== Given entries ==

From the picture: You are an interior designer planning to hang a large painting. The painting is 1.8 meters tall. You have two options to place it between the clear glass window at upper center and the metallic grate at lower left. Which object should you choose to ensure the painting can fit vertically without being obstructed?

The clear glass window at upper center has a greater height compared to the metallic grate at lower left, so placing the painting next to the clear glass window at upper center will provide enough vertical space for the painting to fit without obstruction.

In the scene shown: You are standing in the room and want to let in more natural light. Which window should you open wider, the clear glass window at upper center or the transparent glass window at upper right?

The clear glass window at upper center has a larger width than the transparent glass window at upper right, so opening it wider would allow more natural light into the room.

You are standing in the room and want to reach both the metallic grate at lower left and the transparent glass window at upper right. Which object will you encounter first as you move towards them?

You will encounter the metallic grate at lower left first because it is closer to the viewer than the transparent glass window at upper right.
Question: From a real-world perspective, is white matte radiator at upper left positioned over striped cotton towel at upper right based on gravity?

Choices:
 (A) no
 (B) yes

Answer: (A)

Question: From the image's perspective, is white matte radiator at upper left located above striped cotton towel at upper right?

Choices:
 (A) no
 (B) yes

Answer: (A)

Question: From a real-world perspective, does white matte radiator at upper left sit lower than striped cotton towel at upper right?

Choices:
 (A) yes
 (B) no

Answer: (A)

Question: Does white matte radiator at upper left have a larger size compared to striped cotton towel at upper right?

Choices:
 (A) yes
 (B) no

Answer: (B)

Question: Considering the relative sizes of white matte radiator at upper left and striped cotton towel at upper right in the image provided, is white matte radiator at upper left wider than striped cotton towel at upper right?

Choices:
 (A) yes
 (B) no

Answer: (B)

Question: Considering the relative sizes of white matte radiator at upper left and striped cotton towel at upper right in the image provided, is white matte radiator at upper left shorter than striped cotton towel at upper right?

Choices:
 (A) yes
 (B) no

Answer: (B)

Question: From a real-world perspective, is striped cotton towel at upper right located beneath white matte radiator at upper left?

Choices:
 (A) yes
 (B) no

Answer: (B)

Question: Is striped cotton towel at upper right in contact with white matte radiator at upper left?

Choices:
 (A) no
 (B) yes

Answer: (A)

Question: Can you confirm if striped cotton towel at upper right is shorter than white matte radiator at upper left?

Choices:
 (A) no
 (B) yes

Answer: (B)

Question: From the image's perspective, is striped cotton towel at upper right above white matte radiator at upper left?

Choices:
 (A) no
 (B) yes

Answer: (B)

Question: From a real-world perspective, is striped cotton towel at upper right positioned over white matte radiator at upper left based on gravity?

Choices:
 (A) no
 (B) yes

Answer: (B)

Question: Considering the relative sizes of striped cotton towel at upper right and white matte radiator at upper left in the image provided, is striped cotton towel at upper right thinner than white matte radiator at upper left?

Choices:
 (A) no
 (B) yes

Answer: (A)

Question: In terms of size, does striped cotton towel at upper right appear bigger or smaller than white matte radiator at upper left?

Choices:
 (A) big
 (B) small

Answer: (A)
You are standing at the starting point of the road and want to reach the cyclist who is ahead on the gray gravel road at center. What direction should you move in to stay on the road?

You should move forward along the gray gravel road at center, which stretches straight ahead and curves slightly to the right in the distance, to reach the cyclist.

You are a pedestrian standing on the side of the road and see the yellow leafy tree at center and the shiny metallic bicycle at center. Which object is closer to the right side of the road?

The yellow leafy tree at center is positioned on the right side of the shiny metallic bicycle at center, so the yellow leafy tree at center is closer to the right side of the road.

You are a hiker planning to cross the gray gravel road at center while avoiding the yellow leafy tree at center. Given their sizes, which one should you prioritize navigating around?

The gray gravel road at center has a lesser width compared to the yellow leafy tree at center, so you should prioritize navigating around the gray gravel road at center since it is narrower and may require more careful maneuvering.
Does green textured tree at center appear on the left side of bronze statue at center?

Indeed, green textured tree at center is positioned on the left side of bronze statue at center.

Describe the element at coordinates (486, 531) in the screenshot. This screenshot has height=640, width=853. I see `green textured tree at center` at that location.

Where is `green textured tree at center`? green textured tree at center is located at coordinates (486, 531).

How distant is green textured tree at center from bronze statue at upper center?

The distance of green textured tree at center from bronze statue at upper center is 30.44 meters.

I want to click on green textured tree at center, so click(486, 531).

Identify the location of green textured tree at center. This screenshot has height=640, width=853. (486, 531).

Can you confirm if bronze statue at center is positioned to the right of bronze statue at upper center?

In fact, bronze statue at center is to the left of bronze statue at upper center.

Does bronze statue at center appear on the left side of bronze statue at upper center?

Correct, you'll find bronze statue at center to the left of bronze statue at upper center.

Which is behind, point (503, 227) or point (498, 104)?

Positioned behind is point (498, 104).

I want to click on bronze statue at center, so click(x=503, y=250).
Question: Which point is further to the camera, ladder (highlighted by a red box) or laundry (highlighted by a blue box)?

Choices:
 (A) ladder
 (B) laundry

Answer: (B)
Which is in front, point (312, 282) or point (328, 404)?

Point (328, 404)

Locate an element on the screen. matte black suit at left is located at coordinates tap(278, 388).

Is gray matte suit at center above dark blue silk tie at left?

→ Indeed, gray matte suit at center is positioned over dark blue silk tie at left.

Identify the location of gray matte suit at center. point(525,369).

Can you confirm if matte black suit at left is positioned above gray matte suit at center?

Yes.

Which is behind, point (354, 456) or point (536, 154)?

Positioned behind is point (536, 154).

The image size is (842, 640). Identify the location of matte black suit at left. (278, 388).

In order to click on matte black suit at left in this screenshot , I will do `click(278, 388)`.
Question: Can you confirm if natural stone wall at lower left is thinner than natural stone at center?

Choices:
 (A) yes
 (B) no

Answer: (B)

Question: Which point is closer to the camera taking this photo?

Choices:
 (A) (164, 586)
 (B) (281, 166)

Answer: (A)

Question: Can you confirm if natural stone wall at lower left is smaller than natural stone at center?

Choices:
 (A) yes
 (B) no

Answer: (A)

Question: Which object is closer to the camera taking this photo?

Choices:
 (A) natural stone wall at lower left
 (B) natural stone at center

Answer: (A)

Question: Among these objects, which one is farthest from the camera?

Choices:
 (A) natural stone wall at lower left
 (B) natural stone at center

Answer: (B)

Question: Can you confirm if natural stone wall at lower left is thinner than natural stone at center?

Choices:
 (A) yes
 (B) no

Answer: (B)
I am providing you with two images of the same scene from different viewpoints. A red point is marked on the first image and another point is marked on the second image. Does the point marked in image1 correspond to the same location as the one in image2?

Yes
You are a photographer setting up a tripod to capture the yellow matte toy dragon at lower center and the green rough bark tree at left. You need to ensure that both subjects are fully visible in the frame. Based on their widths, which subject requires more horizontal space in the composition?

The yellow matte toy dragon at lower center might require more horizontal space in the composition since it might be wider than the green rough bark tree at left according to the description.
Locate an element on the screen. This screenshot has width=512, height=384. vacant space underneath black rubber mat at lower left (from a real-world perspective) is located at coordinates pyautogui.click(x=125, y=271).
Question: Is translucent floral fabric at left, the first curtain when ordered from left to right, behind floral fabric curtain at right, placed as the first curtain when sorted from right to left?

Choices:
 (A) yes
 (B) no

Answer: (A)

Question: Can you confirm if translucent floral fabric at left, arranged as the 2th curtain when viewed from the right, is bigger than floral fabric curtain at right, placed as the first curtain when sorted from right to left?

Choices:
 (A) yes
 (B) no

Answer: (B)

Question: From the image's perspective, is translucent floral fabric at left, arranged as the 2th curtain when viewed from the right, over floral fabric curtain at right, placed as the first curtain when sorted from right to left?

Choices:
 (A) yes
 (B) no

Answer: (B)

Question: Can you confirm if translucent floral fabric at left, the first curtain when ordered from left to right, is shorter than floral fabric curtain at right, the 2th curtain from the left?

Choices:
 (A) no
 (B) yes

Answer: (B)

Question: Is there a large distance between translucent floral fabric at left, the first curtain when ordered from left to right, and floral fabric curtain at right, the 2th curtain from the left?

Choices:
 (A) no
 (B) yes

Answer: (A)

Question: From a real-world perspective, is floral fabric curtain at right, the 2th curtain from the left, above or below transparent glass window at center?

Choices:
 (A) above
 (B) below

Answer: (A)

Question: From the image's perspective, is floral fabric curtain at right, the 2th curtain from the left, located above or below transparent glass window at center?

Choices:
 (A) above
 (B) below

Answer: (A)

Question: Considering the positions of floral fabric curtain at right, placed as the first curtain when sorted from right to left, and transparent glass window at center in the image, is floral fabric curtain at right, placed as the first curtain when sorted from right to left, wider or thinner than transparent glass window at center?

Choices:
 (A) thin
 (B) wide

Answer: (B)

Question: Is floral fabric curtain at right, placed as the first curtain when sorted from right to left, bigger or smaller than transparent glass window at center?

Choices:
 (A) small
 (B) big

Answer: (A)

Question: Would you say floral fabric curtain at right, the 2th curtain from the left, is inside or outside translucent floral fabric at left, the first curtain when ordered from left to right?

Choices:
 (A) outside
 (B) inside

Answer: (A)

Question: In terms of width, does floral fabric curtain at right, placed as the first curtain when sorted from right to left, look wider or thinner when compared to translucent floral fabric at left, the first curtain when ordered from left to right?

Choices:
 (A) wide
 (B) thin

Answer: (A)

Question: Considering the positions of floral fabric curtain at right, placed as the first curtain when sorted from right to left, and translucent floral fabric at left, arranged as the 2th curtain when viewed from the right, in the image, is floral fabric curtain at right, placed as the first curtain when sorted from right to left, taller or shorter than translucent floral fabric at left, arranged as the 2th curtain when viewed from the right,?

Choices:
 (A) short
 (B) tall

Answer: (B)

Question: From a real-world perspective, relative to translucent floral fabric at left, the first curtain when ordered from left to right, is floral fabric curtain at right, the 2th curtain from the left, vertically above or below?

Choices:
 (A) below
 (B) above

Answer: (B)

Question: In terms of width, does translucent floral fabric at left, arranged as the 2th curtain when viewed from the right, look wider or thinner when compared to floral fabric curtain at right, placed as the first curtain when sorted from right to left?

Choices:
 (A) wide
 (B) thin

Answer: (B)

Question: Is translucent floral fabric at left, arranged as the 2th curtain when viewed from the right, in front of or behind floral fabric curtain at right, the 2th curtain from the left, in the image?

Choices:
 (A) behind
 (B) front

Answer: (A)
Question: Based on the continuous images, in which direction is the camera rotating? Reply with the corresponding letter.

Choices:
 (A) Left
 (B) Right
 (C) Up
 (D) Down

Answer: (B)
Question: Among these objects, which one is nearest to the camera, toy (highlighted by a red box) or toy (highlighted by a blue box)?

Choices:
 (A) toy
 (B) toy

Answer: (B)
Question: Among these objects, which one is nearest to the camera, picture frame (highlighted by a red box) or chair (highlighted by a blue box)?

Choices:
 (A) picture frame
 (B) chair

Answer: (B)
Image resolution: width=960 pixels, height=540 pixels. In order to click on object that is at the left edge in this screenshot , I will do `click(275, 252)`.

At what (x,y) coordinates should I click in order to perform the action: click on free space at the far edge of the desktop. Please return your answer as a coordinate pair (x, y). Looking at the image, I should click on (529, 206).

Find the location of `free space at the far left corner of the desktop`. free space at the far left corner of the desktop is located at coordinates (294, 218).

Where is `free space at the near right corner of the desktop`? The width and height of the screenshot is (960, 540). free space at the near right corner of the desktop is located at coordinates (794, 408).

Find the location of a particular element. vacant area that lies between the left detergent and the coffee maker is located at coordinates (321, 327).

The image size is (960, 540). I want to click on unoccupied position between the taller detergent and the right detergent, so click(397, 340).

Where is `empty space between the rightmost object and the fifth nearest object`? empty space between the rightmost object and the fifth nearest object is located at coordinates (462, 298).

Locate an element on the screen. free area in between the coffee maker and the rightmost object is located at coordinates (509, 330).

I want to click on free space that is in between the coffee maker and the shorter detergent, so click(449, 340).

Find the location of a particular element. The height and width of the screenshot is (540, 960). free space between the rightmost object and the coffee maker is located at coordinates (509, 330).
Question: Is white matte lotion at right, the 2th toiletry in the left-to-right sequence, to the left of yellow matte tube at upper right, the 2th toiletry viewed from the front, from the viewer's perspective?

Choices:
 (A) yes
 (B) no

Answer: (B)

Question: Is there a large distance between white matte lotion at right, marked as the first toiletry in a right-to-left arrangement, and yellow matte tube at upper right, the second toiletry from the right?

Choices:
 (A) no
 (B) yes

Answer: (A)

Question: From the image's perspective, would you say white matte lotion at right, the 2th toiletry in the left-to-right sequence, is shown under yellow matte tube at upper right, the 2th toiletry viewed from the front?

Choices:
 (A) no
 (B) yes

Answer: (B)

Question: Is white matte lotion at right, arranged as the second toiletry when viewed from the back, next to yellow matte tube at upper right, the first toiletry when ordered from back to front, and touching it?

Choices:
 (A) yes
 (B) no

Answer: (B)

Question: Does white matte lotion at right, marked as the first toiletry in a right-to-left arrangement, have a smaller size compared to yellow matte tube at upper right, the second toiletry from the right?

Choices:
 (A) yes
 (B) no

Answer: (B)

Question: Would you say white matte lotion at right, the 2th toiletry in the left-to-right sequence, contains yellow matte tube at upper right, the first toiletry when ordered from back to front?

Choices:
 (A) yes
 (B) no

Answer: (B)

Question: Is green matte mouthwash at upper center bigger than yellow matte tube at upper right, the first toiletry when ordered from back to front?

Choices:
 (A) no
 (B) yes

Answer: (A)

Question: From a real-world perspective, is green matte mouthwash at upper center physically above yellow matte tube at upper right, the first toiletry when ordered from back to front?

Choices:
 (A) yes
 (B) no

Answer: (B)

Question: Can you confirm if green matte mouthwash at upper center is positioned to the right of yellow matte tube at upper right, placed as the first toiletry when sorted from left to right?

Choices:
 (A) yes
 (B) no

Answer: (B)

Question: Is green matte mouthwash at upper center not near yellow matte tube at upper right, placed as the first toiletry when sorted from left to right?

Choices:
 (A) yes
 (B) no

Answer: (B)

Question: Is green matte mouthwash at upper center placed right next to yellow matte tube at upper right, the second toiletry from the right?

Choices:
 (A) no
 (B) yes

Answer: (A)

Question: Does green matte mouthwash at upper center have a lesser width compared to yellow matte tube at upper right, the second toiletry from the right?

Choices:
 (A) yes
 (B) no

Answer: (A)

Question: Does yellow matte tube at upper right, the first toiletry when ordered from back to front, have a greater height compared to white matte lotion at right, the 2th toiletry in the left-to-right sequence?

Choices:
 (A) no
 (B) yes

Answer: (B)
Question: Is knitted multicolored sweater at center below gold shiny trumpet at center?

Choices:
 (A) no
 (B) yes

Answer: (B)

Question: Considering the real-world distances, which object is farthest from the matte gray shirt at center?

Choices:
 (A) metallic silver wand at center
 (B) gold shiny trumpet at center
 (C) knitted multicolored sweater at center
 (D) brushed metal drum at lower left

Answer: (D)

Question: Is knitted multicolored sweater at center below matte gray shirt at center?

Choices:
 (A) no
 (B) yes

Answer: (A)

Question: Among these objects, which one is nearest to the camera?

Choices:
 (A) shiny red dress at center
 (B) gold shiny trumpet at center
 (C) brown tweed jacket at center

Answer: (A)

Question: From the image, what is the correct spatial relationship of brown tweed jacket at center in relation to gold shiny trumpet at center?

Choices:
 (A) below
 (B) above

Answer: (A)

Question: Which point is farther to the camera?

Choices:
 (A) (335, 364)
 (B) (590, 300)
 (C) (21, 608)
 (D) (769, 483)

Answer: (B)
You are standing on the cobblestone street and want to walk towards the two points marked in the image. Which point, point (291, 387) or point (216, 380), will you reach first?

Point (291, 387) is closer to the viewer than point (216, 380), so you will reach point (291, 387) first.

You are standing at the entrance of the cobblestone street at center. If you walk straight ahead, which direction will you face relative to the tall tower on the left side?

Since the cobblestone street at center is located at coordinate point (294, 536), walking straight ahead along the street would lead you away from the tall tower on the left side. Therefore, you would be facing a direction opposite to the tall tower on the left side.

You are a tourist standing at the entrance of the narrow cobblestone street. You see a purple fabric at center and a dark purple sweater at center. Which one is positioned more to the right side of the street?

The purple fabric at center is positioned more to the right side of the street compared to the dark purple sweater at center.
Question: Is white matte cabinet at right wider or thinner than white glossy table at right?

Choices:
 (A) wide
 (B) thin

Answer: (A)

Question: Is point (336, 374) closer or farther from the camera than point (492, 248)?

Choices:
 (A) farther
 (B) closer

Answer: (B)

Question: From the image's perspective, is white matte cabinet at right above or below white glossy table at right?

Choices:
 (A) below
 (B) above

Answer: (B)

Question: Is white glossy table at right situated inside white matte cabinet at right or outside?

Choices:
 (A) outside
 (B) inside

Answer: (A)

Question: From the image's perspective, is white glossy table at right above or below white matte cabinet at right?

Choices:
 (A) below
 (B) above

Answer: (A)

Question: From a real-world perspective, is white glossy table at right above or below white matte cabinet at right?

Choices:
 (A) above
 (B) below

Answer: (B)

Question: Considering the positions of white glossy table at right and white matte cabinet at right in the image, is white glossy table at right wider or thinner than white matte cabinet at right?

===

» **Exercise**: Take the entries from the start through the line containing "Question: From the image's perspective, is white matte radiator", and write those lines out again with "metallic grate" swapped for "iron grate" and everything else left unchanged.

» **Response for this exercise**:
From the picture: You are an interior designer planning to hang a large painting. The painting is 1.8 meters tall. You have two options to place it between the clear glass window at upper center and the iron grate at lower left. Which object should you choose to ensure the painting can fit vertically without being obstructed?

The clear glass window at upper center has a greater height compared to the iron grate at lower left, so placing the painting next to the clear glass window at upper center will provide enough vertical space for the painting to fit without obstruction.

In the scene shown: You are standing in the room and want to let in more natural light. Which window should you open wider, the clear glass window at upper center or the transparent glass window at upper right?

The clear glass window at upper center has a larger width than the transparent glass window at upper right, so opening it wider would allow more natural light into the room.

You are standing in the room and want to reach both the iron grate at lower left and the transparent glass window at upper right. Which object will you encounter first as you move towards them?

You will encounter the iron grate at lower left first because it is closer to the viewer than the transparent glass window at upper right.
Question: From a real-world perspective, is white matte radiator at upper left positioned over striped cotton towel at upper right based on gravity?

Choices:
 (A) no
 (B) yes

Answer: (A)

Question: From the image's perspective, is white matte radiator at upper left located above striped cotton towel at upper right?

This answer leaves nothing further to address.